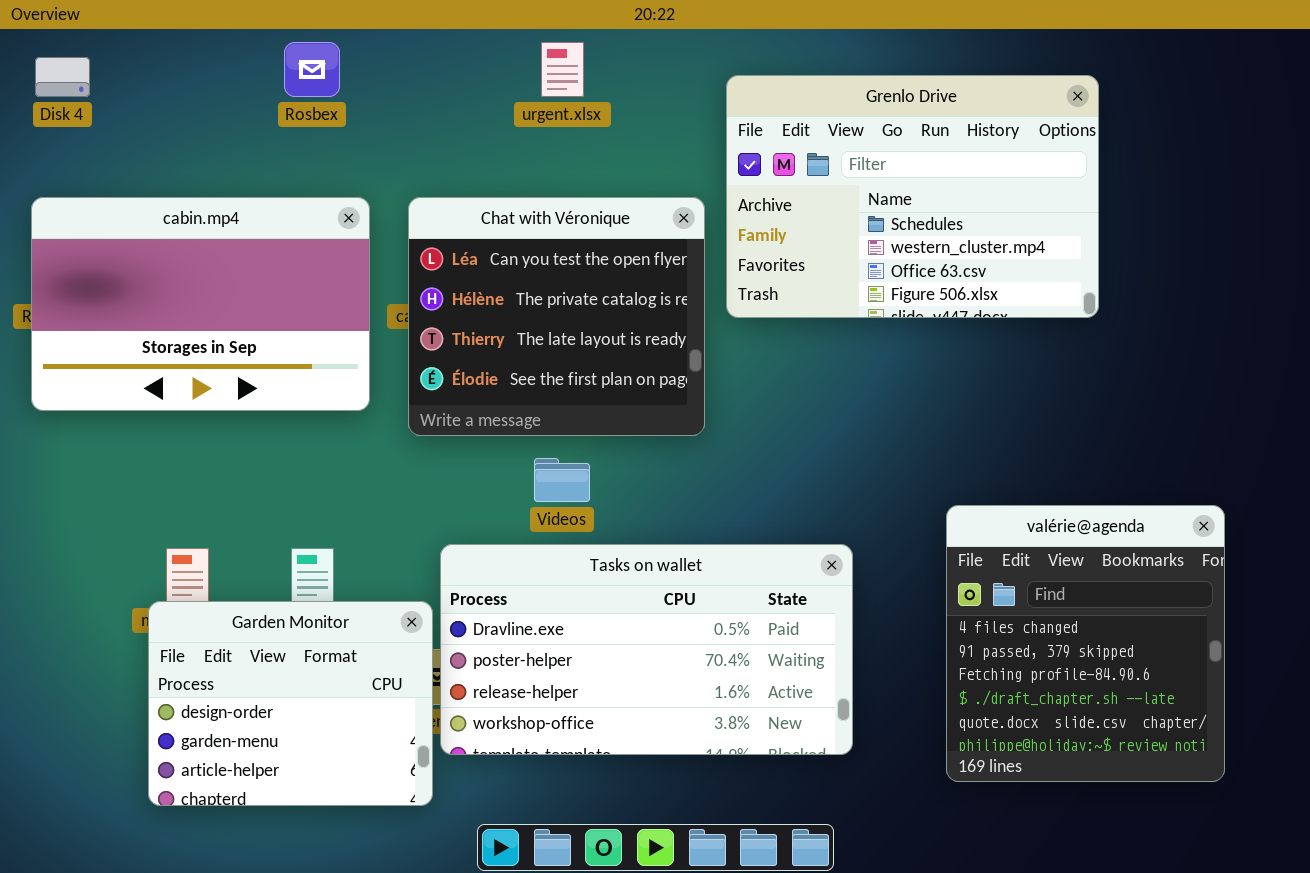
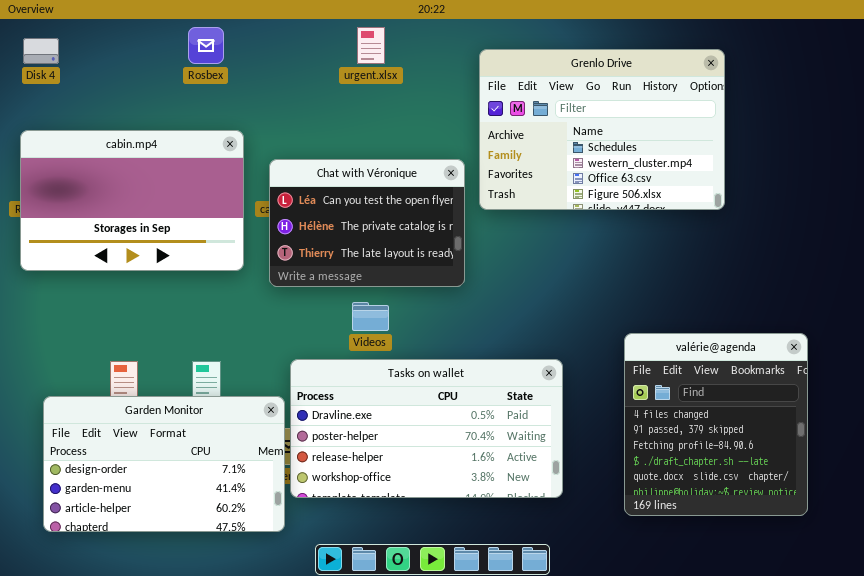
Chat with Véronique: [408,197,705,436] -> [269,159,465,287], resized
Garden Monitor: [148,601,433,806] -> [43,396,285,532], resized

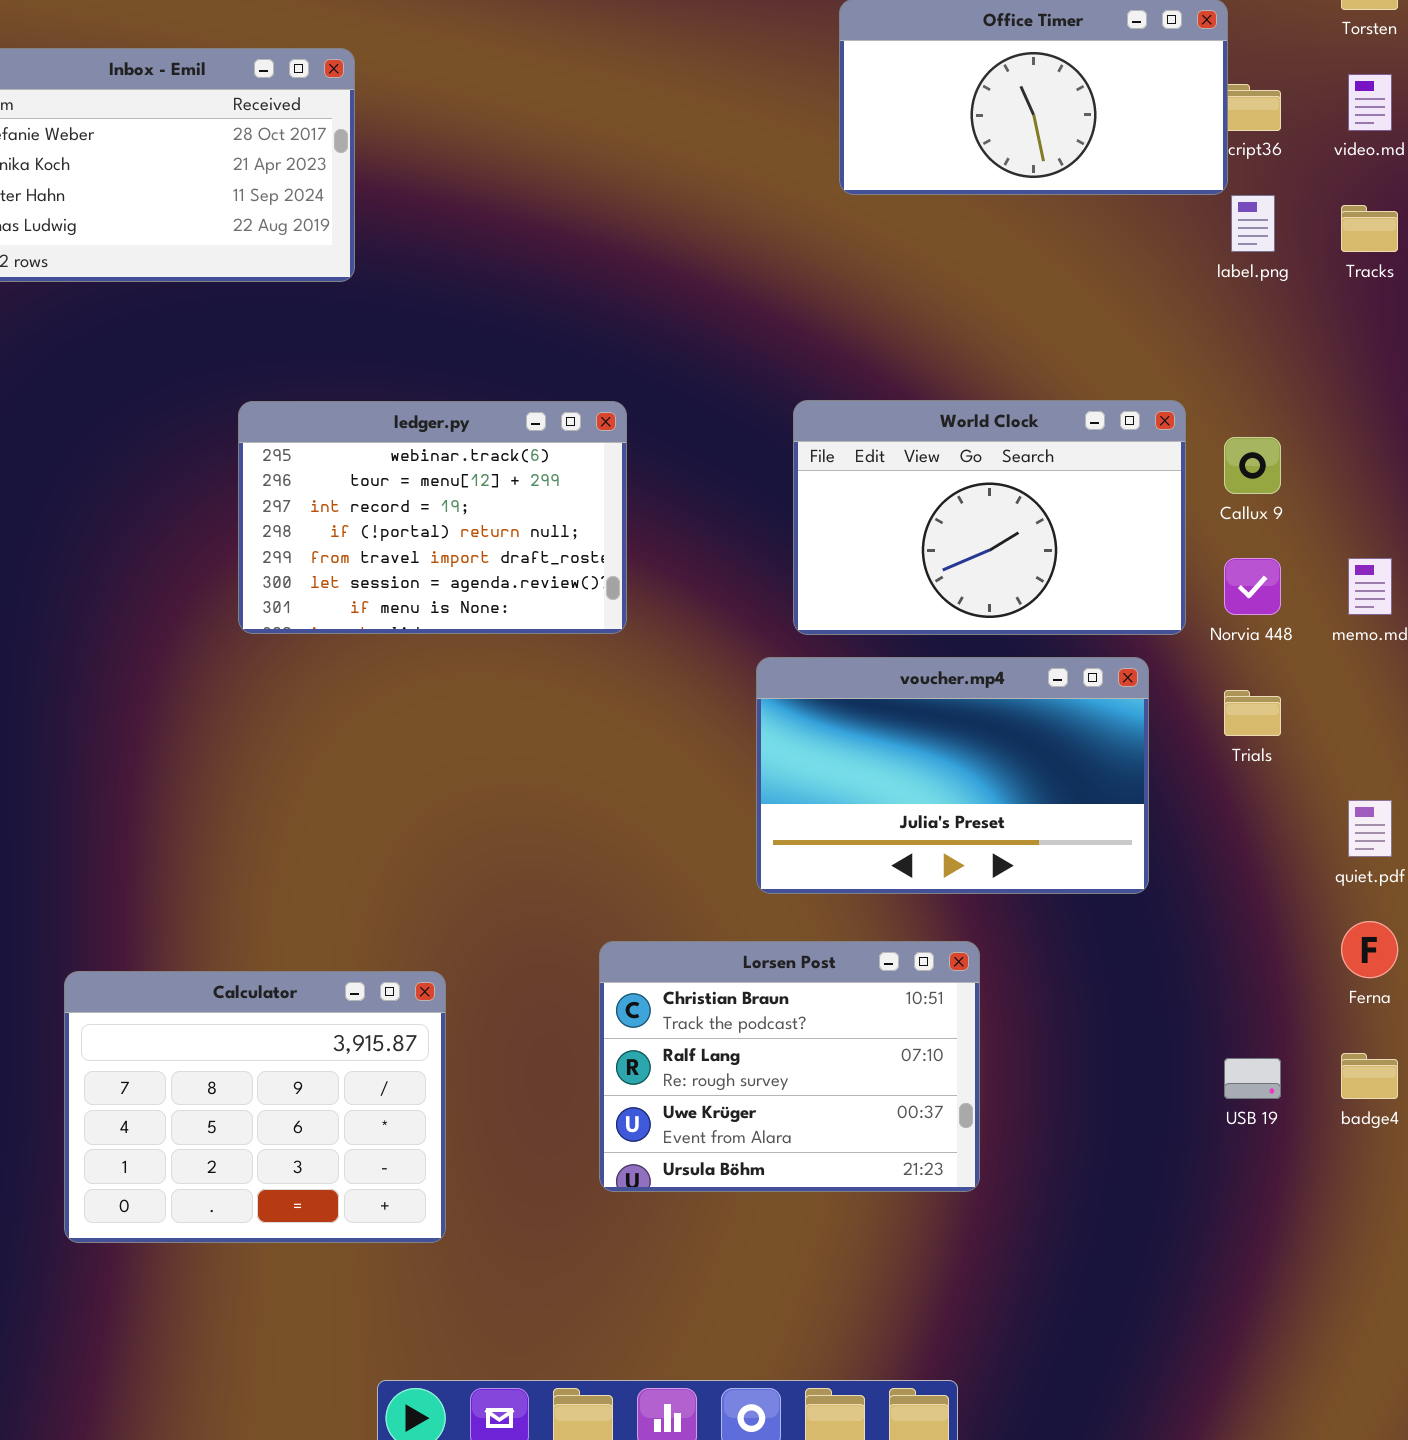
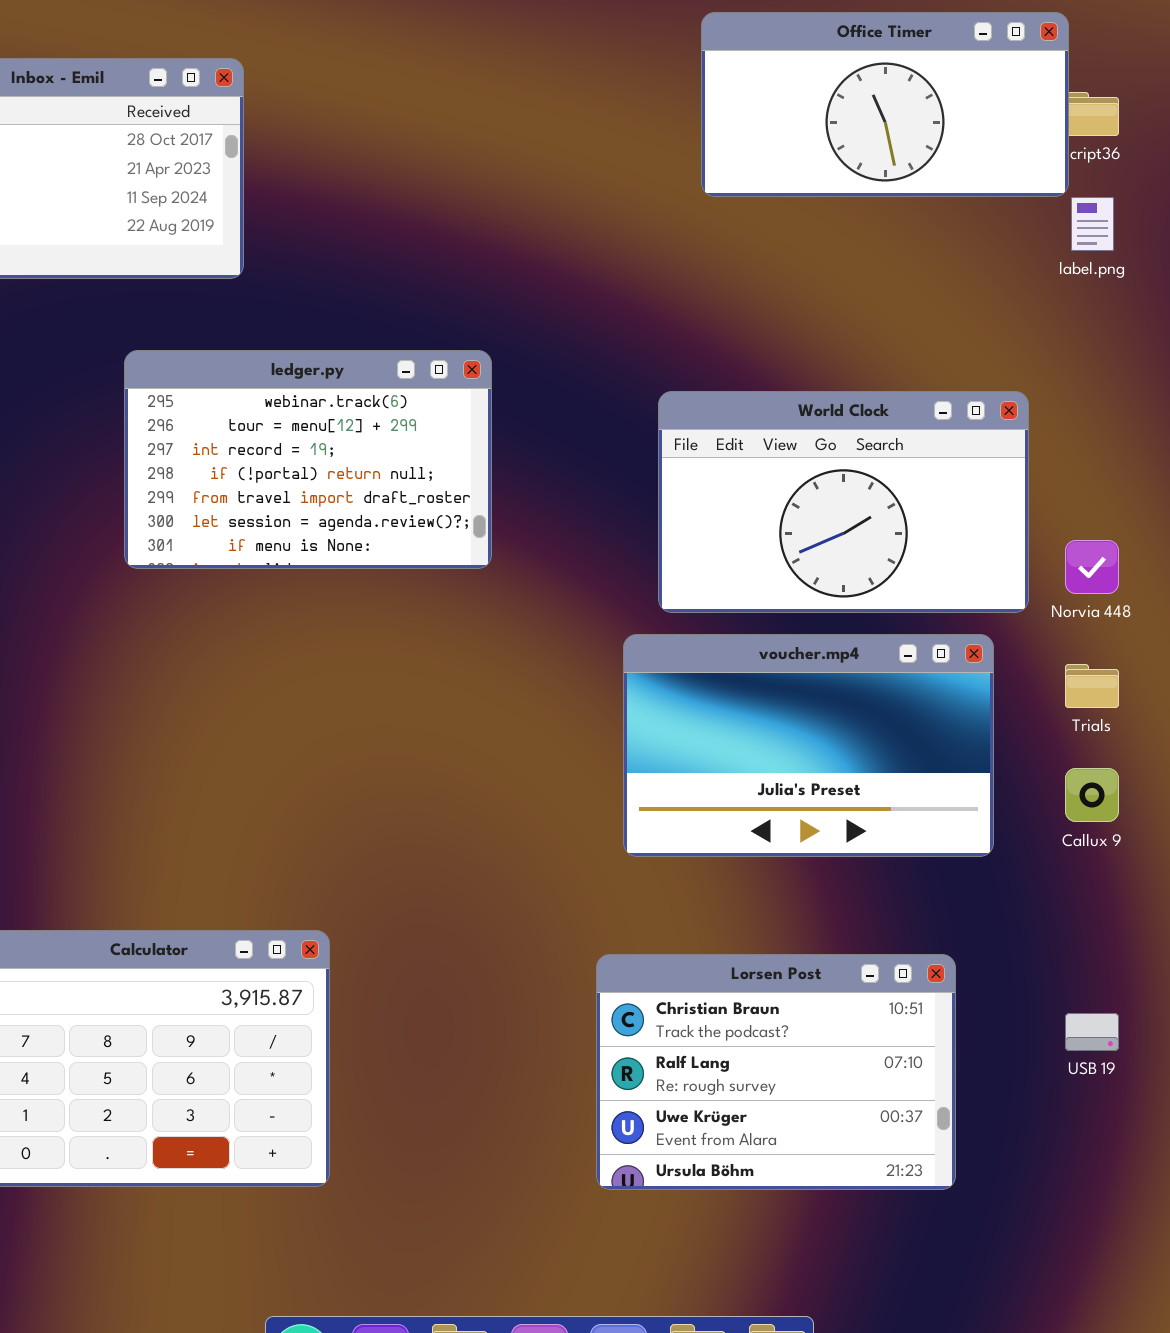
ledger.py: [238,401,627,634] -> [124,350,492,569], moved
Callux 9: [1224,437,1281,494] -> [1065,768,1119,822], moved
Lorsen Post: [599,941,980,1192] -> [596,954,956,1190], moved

==

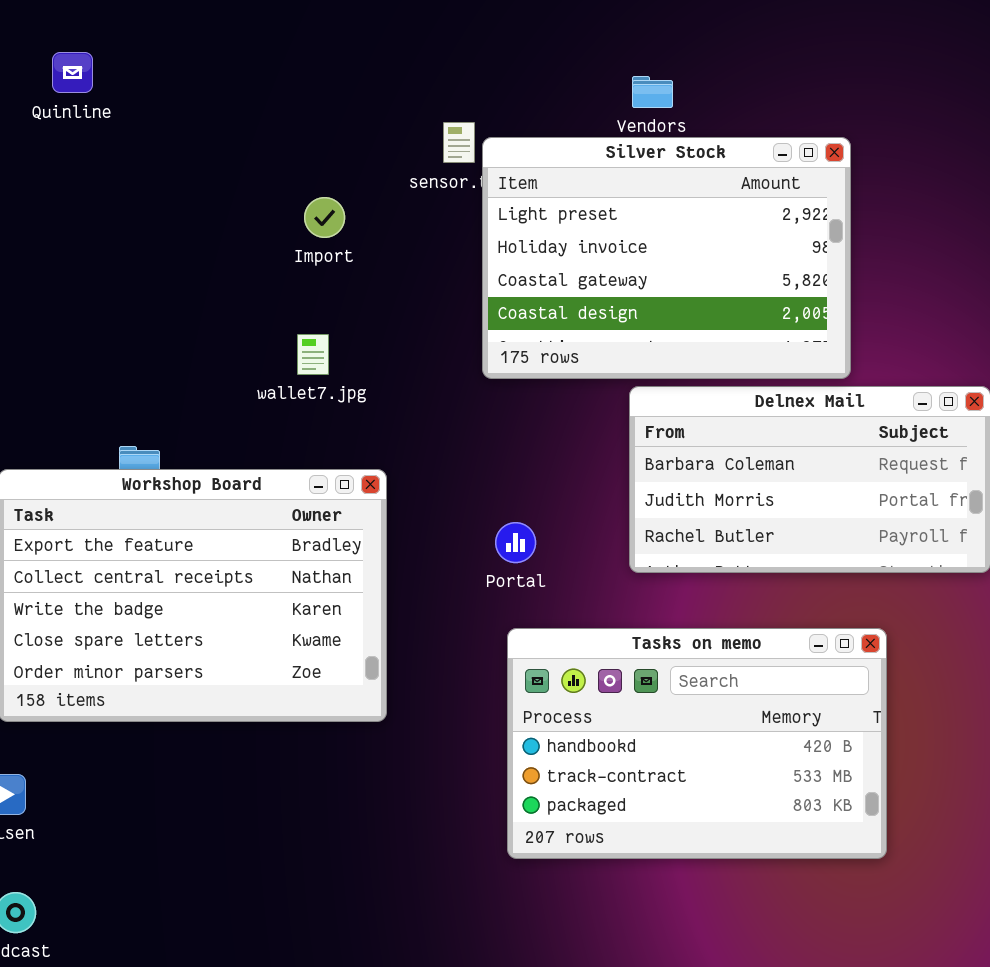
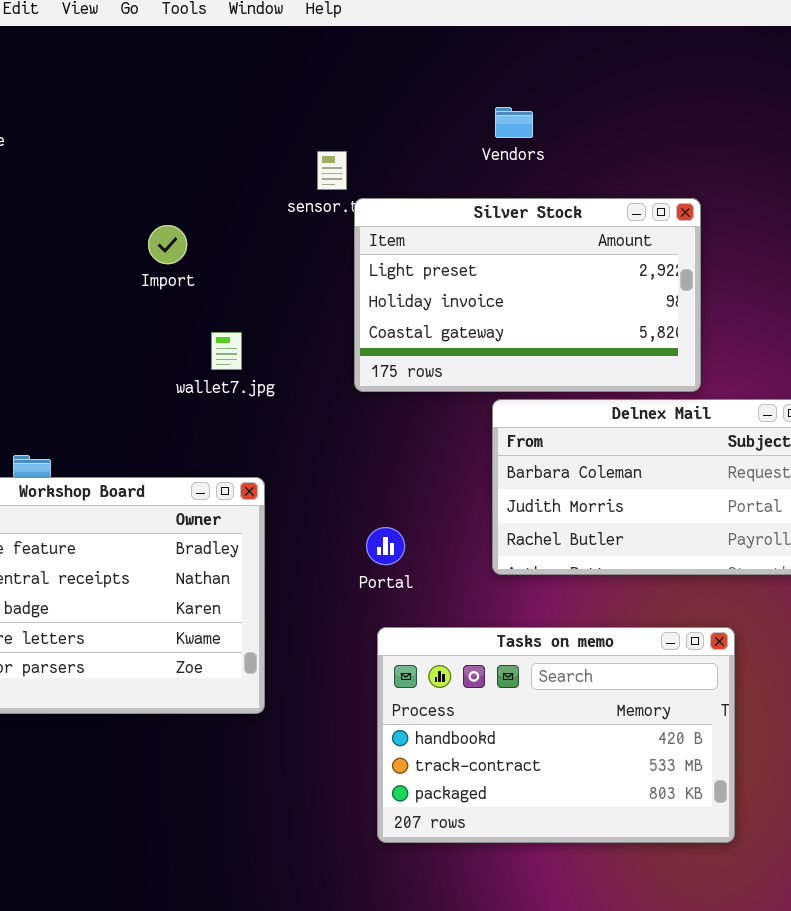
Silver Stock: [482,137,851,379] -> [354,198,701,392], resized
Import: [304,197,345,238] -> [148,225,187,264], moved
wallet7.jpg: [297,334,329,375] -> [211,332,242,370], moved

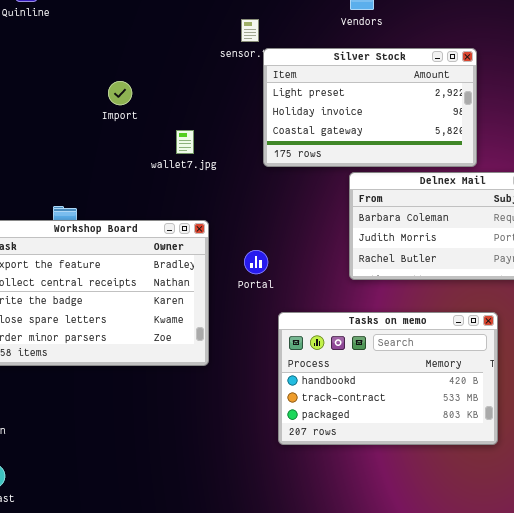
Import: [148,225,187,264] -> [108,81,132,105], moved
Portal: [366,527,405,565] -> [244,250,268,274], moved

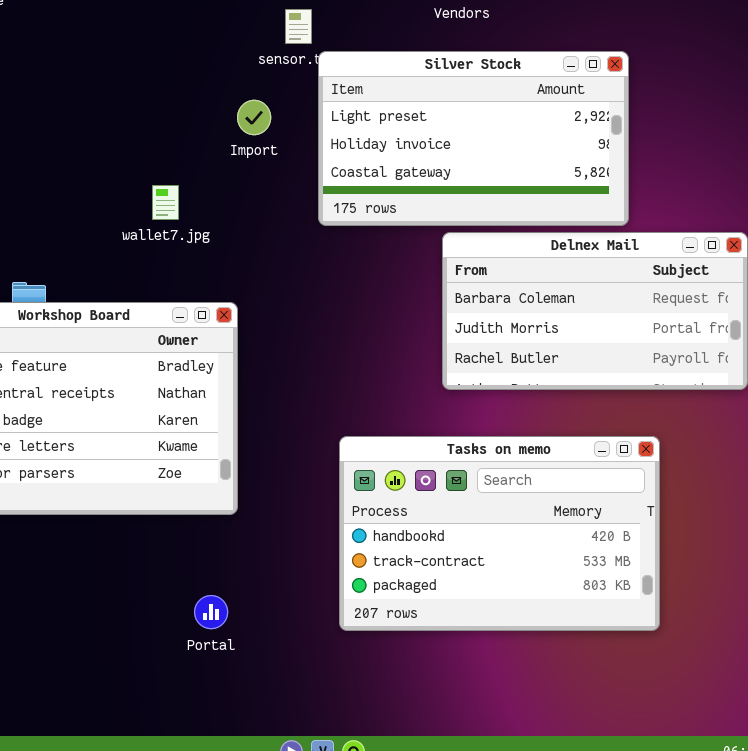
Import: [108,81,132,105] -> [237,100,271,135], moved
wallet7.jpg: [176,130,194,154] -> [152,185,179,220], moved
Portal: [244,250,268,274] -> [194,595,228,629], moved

Activity = Please find every line in the listing that holds the string "resized" and copy it.

Worked solution =
Chat with Véronique: [408,197,705,436] -> [269,159,465,287], resized
Garden Monitor: [148,601,433,806] -> [43,396,285,532], resized
Silver Stock: [482,137,851,379] -> [354,198,701,392], resized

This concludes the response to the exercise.